---------- Exercise data ----------

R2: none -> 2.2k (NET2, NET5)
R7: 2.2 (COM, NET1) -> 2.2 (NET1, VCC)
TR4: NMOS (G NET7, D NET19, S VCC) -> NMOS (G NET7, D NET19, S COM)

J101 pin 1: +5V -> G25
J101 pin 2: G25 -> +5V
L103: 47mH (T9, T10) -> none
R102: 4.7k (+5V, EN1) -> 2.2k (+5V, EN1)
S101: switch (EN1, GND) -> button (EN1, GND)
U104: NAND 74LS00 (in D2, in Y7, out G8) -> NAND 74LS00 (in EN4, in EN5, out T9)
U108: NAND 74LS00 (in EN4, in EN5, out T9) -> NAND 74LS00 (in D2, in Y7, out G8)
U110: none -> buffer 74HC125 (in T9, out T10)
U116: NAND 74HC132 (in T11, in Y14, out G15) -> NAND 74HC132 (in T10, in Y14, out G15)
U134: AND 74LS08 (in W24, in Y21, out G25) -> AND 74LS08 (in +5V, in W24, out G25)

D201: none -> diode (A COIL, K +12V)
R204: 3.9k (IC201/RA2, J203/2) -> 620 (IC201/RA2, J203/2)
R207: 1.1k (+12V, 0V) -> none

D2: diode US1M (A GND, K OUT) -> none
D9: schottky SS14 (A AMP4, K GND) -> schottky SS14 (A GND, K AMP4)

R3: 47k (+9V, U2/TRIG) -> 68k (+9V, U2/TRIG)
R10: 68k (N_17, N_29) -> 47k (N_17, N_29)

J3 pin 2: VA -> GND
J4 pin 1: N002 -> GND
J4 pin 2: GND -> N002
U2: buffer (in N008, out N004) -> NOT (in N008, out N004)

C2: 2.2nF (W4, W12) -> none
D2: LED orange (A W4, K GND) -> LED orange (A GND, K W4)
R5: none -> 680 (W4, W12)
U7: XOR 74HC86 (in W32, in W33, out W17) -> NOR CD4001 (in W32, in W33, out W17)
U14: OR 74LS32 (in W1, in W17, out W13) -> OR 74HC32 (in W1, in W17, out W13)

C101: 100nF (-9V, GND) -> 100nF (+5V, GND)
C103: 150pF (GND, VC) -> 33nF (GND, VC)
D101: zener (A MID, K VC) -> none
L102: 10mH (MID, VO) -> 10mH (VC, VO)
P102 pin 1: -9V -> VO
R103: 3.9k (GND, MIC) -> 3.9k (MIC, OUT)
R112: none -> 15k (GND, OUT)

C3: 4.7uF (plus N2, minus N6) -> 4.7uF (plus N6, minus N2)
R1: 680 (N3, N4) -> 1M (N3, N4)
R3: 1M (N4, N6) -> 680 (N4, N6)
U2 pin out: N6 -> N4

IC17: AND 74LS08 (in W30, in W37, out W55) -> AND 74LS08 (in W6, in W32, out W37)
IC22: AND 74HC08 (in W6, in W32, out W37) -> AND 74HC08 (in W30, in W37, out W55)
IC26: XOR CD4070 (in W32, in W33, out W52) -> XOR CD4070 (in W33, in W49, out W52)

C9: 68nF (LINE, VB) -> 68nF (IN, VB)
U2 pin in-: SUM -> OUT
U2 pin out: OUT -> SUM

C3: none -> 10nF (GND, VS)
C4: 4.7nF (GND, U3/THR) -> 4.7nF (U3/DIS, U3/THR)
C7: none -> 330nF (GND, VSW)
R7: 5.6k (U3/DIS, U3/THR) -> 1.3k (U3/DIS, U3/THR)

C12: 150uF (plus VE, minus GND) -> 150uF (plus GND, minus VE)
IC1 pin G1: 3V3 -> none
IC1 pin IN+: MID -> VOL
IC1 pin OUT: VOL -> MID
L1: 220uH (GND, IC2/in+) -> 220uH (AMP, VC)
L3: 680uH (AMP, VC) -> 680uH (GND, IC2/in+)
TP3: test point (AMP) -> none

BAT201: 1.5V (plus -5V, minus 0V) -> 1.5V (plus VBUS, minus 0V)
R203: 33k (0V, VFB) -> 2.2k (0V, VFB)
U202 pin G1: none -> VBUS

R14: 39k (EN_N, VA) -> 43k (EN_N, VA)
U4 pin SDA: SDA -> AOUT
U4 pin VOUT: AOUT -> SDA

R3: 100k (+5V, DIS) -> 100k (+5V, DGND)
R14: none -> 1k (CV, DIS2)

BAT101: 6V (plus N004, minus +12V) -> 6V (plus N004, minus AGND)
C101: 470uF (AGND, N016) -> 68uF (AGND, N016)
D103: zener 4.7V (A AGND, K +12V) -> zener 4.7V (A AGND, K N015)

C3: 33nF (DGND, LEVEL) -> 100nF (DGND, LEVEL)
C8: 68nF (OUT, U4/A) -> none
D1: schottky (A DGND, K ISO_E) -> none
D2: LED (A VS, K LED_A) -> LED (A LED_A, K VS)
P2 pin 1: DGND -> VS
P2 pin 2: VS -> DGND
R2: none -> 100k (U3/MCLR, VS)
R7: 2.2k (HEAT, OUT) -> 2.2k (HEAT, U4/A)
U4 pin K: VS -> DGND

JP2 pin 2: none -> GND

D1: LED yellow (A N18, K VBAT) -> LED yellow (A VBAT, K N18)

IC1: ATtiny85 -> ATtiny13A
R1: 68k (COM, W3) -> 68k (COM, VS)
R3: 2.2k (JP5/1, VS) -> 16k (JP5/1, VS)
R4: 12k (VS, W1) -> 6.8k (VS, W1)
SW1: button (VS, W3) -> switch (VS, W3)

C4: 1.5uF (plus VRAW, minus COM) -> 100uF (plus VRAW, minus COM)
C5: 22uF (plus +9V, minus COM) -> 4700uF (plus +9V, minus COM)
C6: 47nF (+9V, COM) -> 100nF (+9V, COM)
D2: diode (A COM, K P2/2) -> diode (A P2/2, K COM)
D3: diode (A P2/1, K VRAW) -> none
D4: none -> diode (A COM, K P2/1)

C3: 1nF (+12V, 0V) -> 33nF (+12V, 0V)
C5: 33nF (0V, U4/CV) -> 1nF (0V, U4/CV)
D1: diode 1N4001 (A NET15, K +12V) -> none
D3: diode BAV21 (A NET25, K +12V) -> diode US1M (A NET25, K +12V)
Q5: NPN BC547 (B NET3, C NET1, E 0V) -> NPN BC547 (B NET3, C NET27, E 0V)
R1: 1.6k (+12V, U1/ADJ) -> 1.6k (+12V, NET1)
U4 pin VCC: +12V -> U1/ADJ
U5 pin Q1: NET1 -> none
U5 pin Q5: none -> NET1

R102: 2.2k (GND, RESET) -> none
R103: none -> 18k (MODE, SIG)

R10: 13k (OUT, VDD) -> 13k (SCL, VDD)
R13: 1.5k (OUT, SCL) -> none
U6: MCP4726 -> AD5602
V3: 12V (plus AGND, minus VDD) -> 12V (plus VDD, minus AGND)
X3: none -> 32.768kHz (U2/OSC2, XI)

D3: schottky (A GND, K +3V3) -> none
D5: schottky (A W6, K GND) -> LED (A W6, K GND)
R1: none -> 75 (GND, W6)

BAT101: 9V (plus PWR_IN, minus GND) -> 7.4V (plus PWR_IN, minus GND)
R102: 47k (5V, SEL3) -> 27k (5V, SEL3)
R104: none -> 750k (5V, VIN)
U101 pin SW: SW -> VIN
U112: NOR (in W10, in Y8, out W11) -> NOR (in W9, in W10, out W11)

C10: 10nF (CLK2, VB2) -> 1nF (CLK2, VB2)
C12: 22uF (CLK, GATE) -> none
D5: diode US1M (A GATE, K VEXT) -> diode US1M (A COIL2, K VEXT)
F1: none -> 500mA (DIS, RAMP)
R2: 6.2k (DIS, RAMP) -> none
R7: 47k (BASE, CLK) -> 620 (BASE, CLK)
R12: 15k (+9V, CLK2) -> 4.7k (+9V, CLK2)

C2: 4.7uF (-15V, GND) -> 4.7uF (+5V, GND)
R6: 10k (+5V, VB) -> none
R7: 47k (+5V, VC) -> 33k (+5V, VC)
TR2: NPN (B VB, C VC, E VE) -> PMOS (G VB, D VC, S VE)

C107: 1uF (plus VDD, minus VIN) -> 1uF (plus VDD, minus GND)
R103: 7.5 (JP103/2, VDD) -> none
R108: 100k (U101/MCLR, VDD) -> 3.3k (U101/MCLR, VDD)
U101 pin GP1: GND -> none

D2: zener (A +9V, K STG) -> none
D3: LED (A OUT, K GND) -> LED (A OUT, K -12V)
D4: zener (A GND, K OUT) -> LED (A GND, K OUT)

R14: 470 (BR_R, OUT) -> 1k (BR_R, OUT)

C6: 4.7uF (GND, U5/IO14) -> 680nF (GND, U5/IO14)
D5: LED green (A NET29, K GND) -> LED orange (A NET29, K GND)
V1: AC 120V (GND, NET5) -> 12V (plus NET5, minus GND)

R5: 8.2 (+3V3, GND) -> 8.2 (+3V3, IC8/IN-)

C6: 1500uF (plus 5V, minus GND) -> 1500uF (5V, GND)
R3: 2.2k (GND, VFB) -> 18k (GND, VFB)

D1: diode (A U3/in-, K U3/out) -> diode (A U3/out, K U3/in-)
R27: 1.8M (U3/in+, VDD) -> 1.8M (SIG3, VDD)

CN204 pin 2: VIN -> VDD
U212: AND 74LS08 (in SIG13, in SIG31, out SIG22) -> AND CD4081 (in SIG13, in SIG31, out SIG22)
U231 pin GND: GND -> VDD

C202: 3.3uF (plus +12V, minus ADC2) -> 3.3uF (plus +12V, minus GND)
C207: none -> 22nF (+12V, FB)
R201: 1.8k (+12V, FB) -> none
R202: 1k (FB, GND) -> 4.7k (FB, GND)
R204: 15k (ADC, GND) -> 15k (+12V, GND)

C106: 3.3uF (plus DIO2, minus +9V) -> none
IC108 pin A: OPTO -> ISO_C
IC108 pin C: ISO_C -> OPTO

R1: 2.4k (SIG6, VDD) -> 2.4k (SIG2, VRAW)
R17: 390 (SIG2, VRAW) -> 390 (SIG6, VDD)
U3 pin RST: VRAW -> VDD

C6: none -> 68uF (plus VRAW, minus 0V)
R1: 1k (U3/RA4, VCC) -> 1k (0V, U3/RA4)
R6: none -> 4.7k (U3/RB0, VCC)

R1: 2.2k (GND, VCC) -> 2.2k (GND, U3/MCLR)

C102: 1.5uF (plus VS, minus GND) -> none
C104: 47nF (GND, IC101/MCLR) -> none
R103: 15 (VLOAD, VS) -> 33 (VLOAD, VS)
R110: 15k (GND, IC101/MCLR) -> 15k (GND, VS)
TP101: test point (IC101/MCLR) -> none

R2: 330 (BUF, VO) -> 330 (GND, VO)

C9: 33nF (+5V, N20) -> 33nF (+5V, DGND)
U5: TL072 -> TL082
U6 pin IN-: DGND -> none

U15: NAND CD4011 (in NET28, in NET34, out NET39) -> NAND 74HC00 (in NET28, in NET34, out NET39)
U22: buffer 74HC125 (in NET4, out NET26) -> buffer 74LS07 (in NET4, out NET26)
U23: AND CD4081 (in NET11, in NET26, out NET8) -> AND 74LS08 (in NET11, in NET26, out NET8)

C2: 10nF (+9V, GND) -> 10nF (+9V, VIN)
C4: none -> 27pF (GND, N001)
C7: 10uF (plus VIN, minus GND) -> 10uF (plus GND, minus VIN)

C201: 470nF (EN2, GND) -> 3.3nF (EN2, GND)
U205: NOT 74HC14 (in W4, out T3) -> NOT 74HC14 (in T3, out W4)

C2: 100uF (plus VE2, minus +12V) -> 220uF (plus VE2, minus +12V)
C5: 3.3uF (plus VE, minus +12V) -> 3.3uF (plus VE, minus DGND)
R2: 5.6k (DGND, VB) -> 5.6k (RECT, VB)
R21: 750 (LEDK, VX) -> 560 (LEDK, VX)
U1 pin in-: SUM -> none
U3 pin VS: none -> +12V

----------

**Assignment:** Transcribe exactly, and only, the lines from the one with "R2: 5.6k (DGND, VB) -> 5.6k (RECT, VB)" through the last line of the data.

**Your solution:**
R2: 5.6k (DGND, VB) -> 5.6k (RECT, VB)
R21: 750 (LEDK, VX) -> 560 (LEDK, VX)
U1 pin in-: SUM -> none
U3 pin VS: none -> +12V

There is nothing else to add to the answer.